**Listed records:**
*** Block opens ***

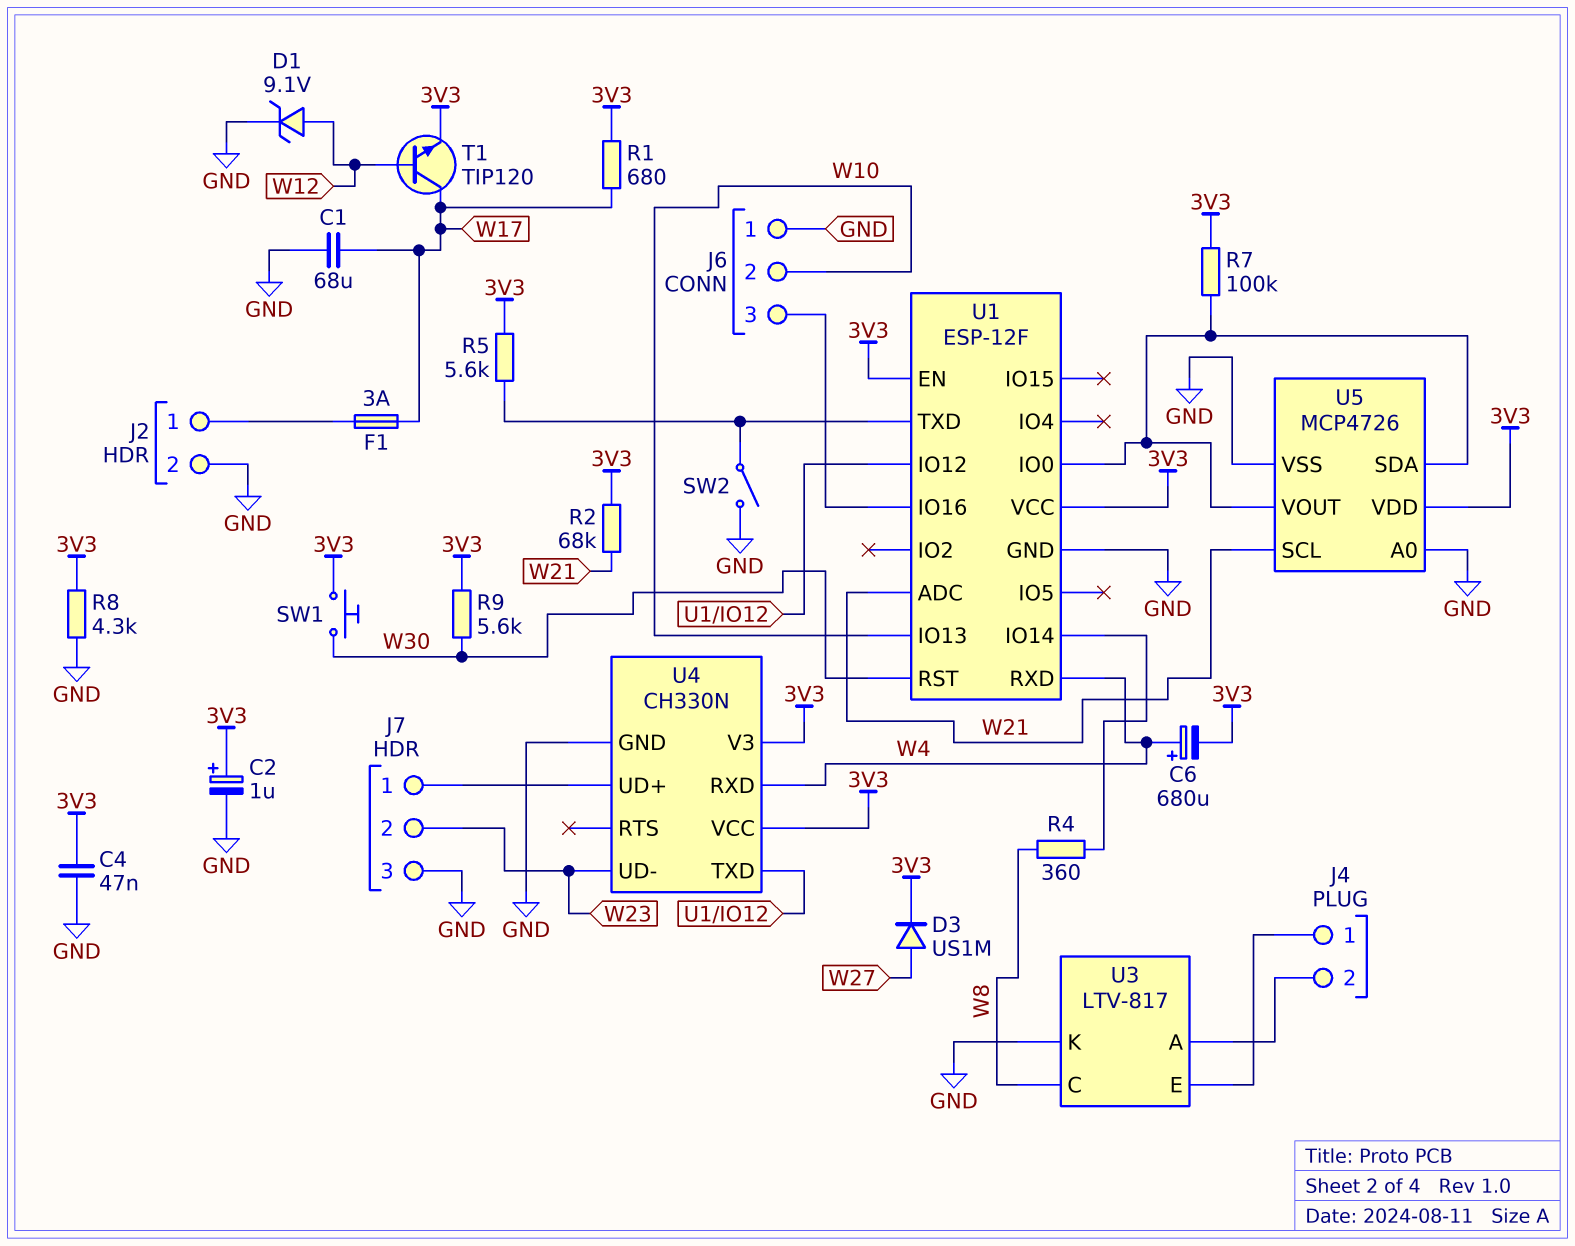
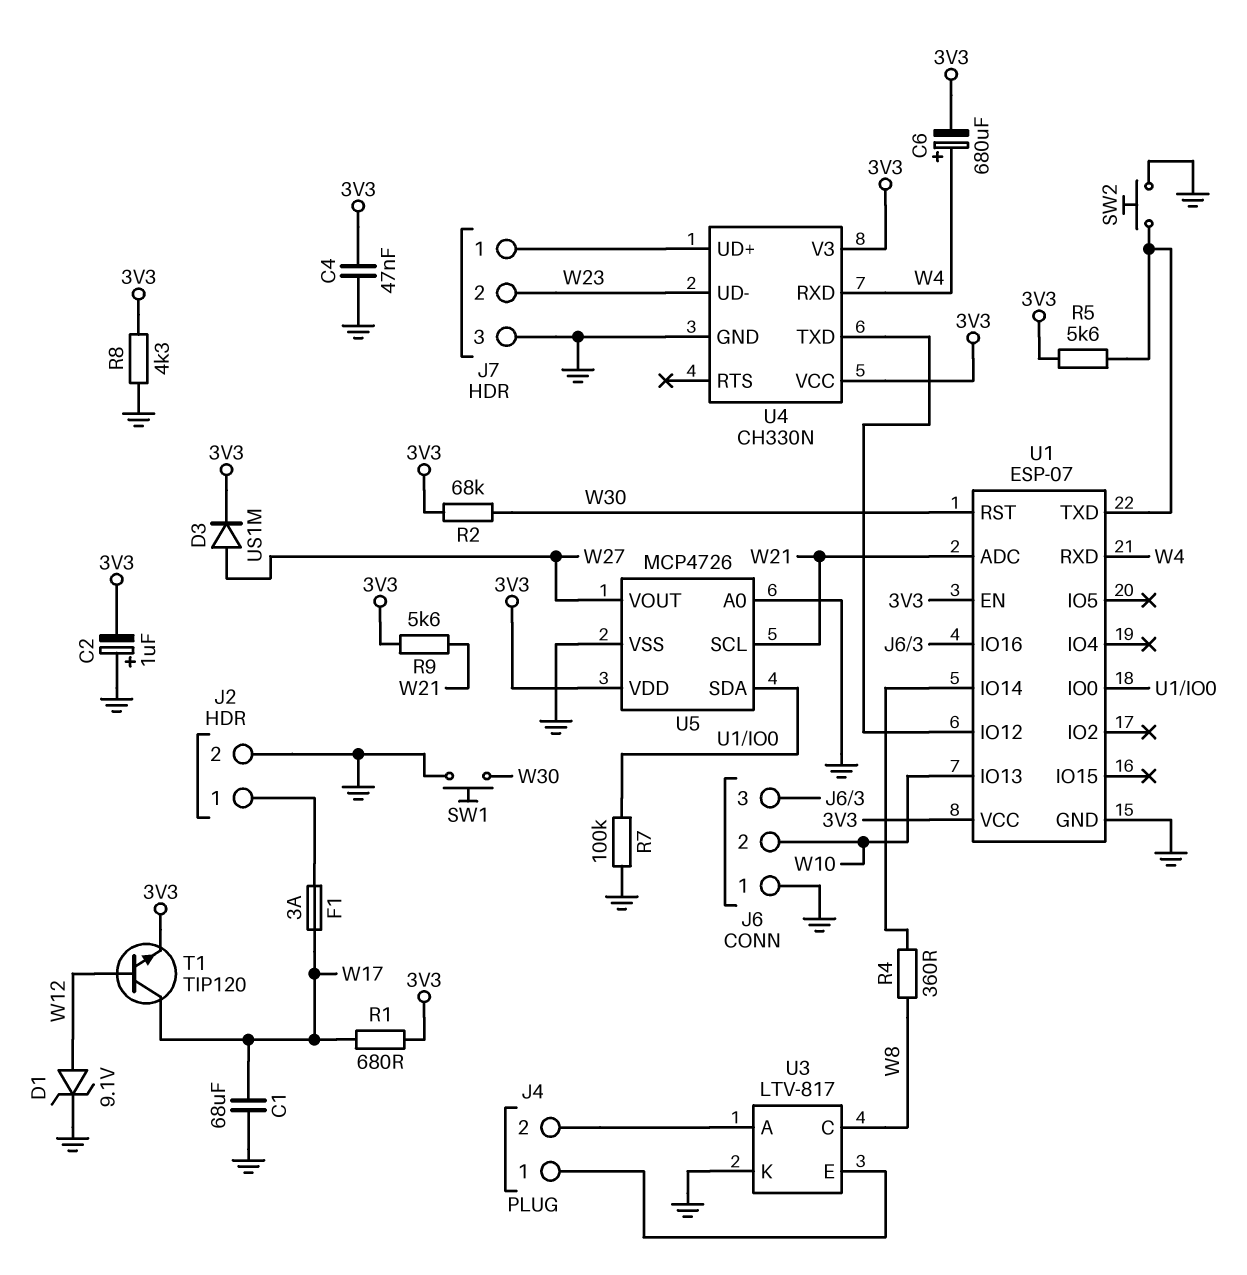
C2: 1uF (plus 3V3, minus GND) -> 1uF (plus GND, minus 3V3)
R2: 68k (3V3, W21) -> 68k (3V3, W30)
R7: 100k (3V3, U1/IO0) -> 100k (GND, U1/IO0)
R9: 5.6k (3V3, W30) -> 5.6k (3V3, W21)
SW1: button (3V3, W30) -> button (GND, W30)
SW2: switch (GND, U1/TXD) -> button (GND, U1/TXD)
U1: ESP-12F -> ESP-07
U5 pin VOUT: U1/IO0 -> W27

*** Block closes ***
*** Block opens ***

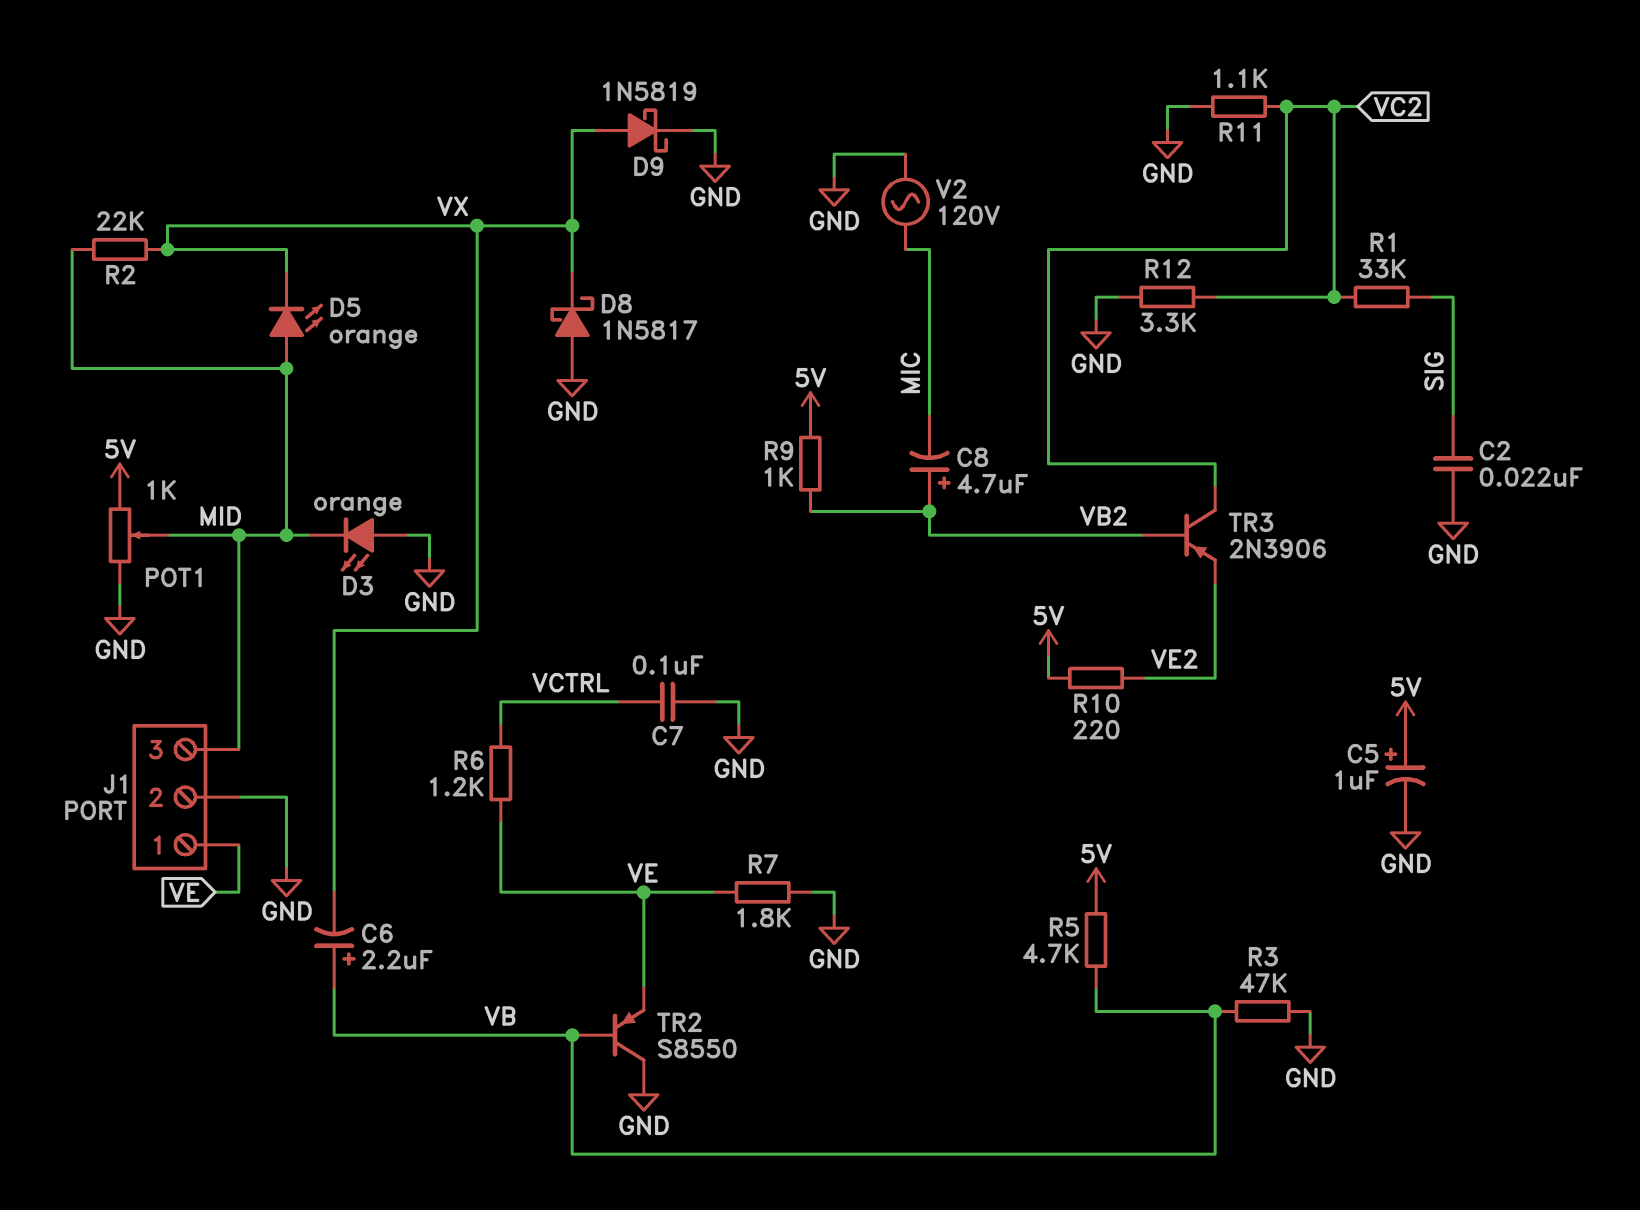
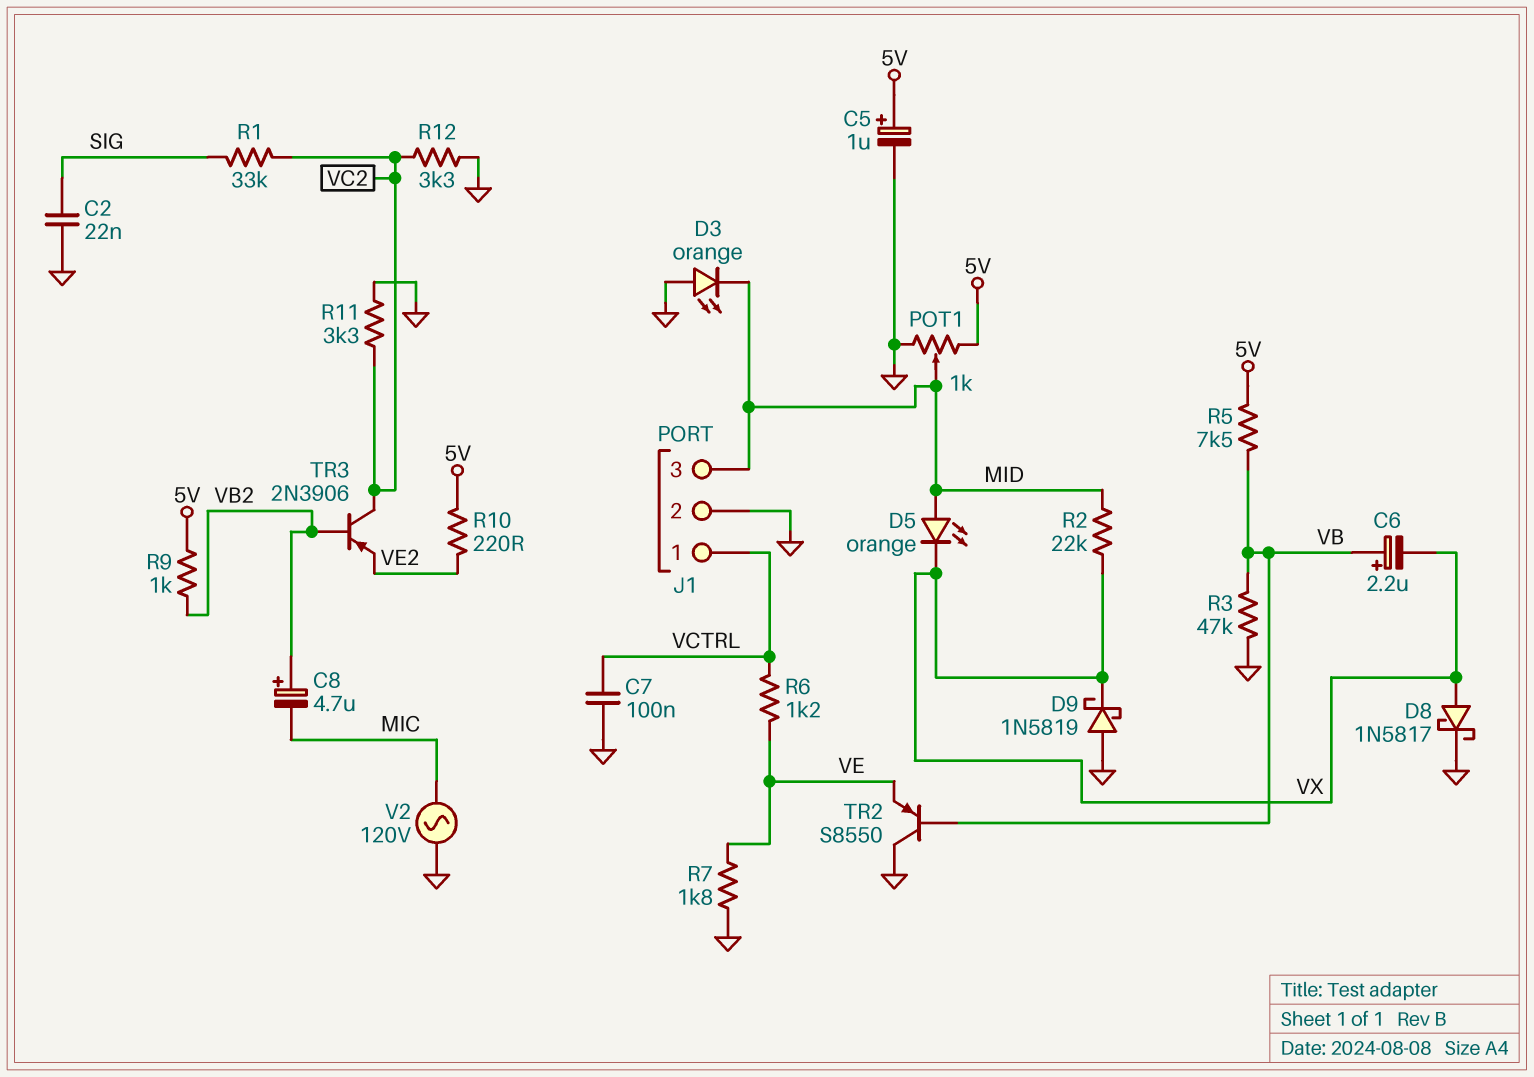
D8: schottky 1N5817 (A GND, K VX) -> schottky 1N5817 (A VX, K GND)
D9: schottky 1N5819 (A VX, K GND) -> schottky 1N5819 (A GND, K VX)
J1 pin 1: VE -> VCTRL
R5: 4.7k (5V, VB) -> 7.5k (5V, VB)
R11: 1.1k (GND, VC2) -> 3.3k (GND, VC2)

*** Block closes ***
*** Block opens ***

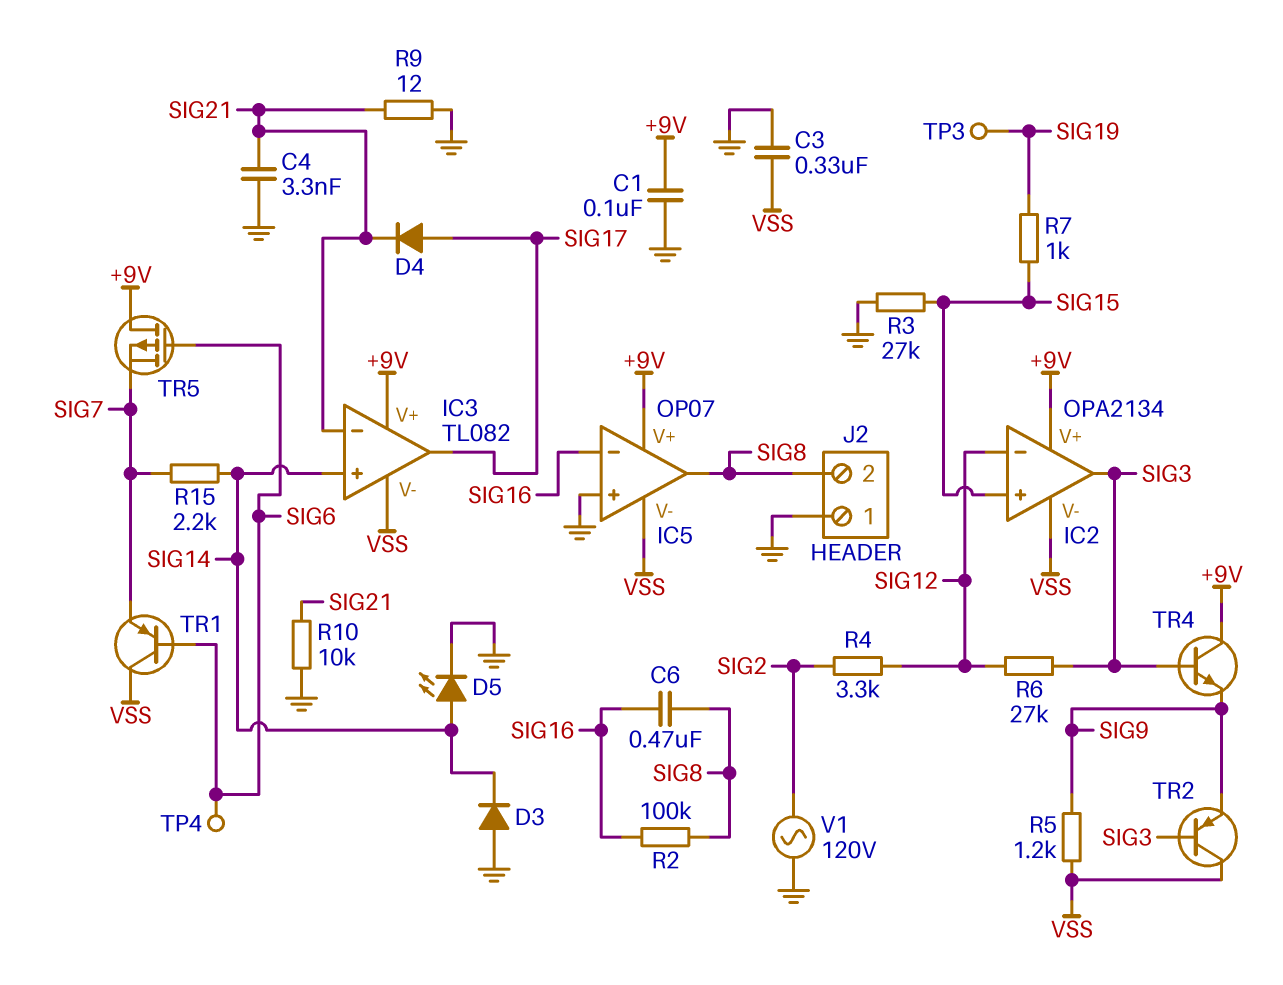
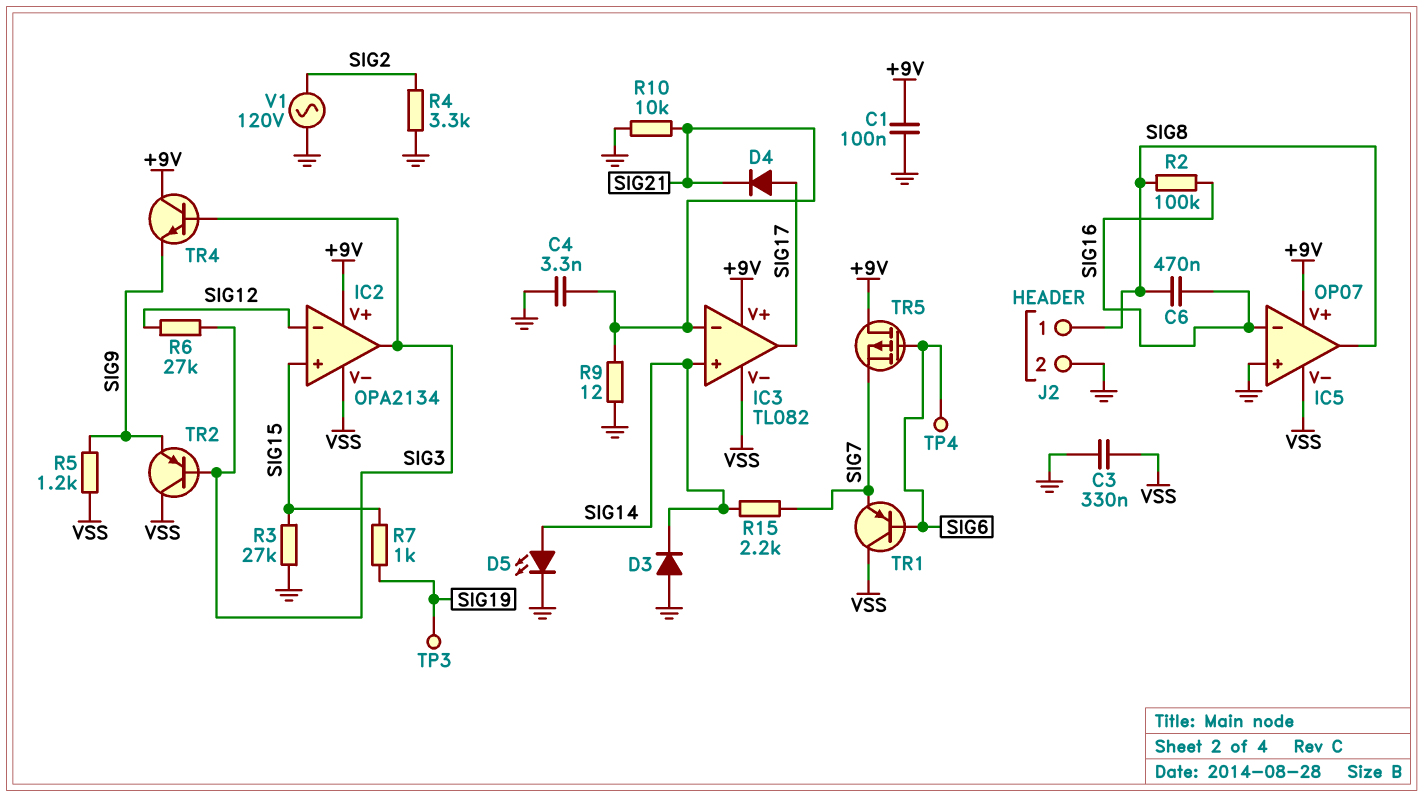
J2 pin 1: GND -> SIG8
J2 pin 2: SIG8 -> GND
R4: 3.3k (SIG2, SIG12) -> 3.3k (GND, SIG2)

*** Block closes ***

**About this task:**
In the entries above, the lines between the one holding "C2: 1uF (plus" and the one holding "U5 pin VOUT: U1/IO0 -> W27", inclusive, are to be printed exactly as written, and those alone.

**Task result:**
C2: 1uF (plus 3V3, minus GND) -> 1uF (plus GND, minus 3V3)
R2: 68k (3V3, W21) -> 68k (3V3, W30)
R7: 100k (3V3, U1/IO0) -> 100k (GND, U1/IO0)
R9: 5.6k (3V3, W30) -> 5.6k (3V3, W21)
SW1: button (3V3, W30) -> button (GND, W30)
SW2: switch (GND, U1/TXD) -> button (GND, U1/TXD)
U1: ESP-12F -> ESP-07
U5 pin VOUT: U1/IO0 -> W27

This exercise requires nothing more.